## Dataset records
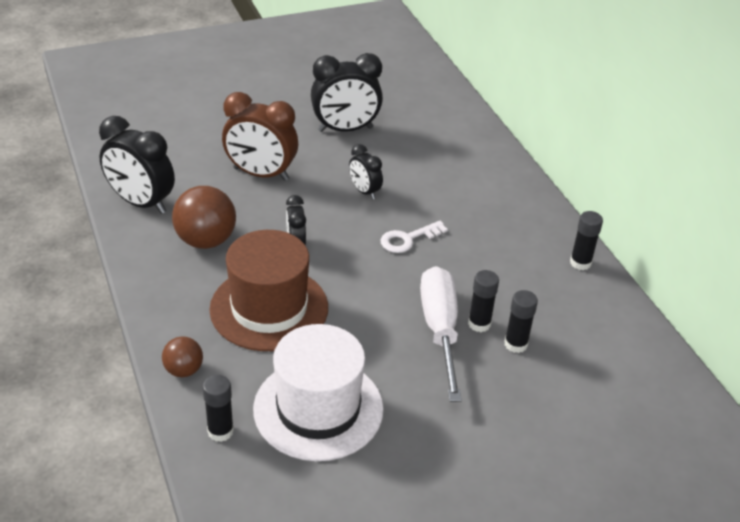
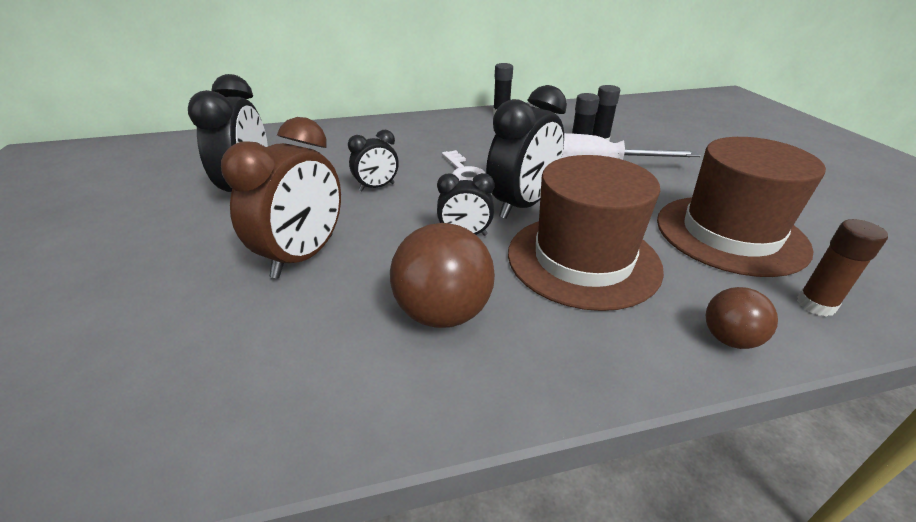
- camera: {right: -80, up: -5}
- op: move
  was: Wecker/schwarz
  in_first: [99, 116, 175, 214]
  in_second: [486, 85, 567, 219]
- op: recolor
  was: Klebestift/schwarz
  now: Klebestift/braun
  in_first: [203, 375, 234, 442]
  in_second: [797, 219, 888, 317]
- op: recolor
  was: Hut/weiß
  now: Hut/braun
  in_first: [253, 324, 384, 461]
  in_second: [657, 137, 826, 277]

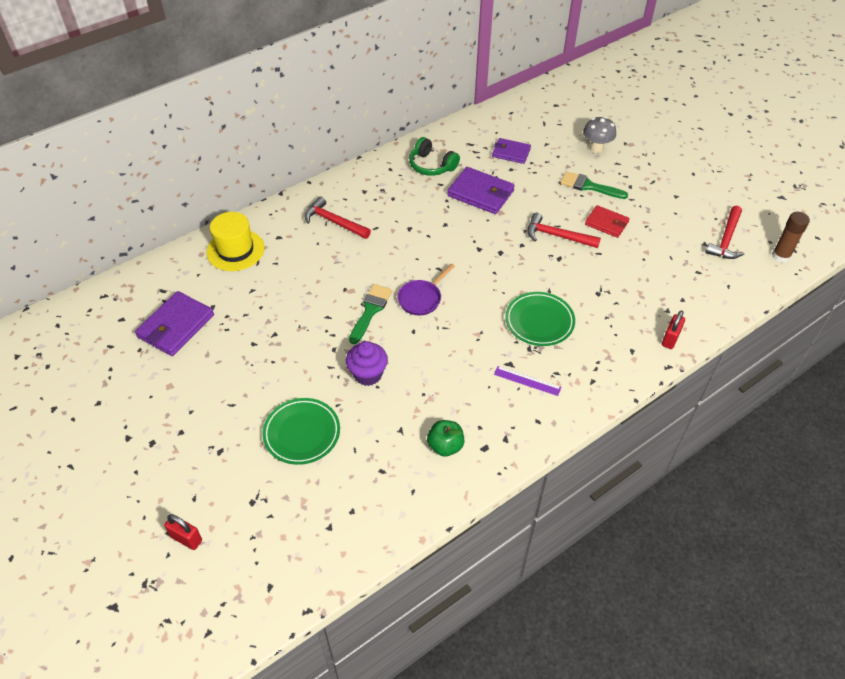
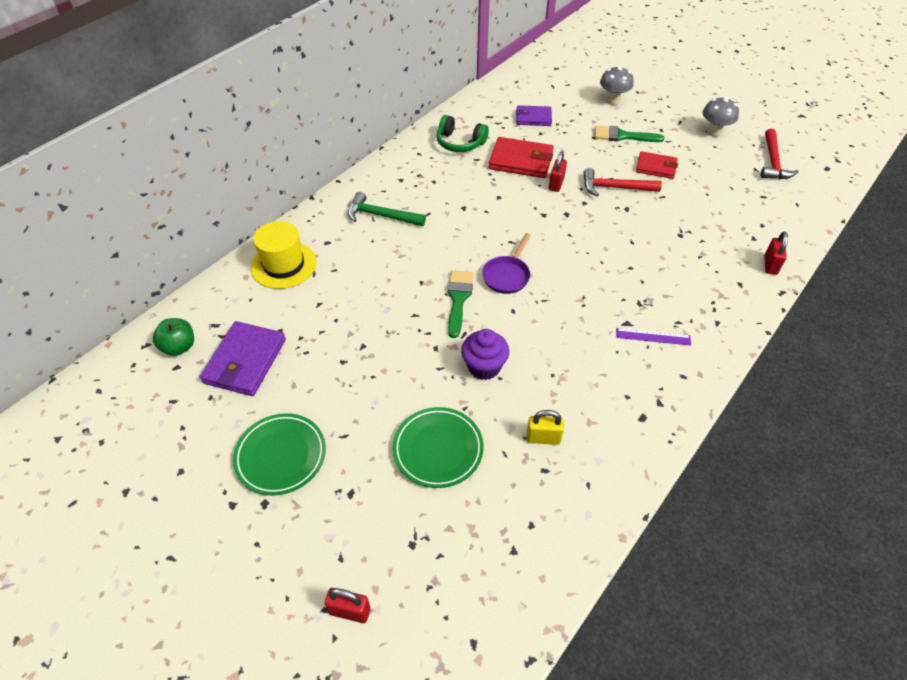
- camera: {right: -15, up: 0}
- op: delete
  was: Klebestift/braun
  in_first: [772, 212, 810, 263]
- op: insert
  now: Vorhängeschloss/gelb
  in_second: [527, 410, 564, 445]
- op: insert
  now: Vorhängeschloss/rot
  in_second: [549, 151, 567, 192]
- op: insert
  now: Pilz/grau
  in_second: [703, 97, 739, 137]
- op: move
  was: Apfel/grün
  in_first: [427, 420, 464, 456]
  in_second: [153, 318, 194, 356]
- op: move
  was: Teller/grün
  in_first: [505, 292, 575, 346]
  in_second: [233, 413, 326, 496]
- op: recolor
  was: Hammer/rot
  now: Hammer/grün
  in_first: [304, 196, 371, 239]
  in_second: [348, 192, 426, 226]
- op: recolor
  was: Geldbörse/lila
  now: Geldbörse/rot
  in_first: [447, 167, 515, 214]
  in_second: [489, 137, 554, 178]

## Required action
Starting at the first line of the listing above, write out each line exactly and nothing else until you reach the line containing "now: Hut/braun", which is included as well; omit all pictures.

## Solution for this task
- camera: {right: -80, up: -5}
- op: move
  was: Wecker/schwarz
  in_first: [99, 116, 175, 214]
  in_second: [486, 85, 567, 219]
- op: recolor
  was: Klebestift/schwarz
  now: Klebestift/braun
  in_first: [203, 375, 234, 442]
  in_second: [797, 219, 888, 317]
- op: recolor
  was: Hut/weiß
  now: Hut/braun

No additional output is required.